Stored records:
_ _ _ _

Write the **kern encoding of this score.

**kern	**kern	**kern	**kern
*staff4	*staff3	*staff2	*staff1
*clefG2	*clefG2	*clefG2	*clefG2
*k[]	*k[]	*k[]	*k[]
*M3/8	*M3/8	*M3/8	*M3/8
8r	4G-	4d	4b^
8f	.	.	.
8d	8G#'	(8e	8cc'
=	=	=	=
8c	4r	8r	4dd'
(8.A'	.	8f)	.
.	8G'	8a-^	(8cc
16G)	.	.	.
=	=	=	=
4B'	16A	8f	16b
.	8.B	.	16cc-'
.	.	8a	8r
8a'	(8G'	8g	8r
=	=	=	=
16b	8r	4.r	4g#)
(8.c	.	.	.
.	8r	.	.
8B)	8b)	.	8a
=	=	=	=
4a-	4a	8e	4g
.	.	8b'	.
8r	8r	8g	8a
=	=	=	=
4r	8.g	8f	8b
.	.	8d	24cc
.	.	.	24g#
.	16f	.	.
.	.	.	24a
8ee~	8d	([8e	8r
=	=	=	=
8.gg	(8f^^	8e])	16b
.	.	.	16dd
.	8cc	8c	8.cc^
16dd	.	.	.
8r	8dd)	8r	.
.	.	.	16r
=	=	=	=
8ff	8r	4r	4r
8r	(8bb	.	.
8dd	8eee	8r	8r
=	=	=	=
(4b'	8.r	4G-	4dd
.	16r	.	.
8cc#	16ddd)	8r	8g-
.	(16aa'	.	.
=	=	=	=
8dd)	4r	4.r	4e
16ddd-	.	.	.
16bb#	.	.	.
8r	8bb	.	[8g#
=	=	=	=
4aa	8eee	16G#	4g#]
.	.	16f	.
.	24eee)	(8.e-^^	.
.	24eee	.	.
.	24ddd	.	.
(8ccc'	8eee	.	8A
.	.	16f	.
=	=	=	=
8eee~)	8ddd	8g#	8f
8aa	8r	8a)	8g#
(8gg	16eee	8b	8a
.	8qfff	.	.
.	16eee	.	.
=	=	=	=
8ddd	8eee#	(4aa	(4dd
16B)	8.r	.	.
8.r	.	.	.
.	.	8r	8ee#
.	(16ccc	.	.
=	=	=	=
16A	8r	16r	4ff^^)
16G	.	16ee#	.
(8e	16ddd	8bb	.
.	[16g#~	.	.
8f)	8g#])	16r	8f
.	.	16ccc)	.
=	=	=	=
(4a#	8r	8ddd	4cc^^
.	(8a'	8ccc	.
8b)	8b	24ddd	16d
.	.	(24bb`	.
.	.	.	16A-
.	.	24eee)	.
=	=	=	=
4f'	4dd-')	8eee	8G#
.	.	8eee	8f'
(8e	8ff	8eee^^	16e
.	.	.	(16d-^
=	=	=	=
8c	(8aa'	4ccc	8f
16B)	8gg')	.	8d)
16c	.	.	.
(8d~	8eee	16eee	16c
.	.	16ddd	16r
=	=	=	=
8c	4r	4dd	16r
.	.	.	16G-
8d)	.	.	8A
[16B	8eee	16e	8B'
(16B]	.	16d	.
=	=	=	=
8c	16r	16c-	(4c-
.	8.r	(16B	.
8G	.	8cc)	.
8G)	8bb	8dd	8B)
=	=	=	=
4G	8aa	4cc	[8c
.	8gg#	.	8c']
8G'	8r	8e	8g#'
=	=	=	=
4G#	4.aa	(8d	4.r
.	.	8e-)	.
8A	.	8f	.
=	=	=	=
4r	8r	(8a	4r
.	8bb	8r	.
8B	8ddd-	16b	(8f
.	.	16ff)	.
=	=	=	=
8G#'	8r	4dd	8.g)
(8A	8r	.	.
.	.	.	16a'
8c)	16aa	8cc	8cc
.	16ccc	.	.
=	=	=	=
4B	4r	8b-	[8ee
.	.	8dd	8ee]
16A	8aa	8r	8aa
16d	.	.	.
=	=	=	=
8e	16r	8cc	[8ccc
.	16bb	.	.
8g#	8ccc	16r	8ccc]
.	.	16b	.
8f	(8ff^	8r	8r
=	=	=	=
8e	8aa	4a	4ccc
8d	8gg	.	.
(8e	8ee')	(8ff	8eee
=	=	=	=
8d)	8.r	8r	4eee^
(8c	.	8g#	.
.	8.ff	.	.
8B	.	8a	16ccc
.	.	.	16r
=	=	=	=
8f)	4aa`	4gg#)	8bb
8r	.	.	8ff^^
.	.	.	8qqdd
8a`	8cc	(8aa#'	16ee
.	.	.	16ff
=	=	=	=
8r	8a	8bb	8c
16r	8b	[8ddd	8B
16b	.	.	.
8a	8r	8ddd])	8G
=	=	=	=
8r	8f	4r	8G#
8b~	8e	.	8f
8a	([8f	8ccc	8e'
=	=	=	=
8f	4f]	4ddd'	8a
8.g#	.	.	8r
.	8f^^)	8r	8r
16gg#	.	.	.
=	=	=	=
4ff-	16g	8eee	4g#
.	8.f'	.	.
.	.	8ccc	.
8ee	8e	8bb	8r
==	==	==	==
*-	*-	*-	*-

_ _ _ _

(Work to complete):
Pick out and copy each line above that contains the string "kern".

(Task output):
Write the **kern encoding of this score.
**kern	**kern	**kern	**kern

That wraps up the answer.